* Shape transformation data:
● ● ● ● ● ● ●
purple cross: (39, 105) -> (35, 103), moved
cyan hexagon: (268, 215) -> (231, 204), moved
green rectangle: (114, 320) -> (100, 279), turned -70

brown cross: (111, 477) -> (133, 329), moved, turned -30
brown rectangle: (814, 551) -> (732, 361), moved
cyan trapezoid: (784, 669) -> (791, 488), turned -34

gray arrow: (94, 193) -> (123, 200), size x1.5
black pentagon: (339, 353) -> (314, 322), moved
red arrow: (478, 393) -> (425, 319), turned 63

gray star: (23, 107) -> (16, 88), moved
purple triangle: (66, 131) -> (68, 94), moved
● ● ● ● ● ● ●
Take the lines above from the first through the one containing "red arrow: (478, 393)" and reproduce them exactly; include nothing else.

purple cross: (39, 105) -> (35, 103), moved
cyan hexagon: (268, 215) -> (231, 204), moved
green rectangle: (114, 320) -> (100, 279), turned -70

brown cross: (111, 477) -> (133, 329), moved, turned -30
brown rectangle: (814, 551) -> (732, 361), moved
cyan trapezoid: (784, 669) -> (791, 488), turned -34

gray arrow: (94, 193) -> (123, 200), size x1.5
black pentagon: (339, 353) -> (314, 322), moved
red arrow: (478, 393) -> (425, 319), turned 63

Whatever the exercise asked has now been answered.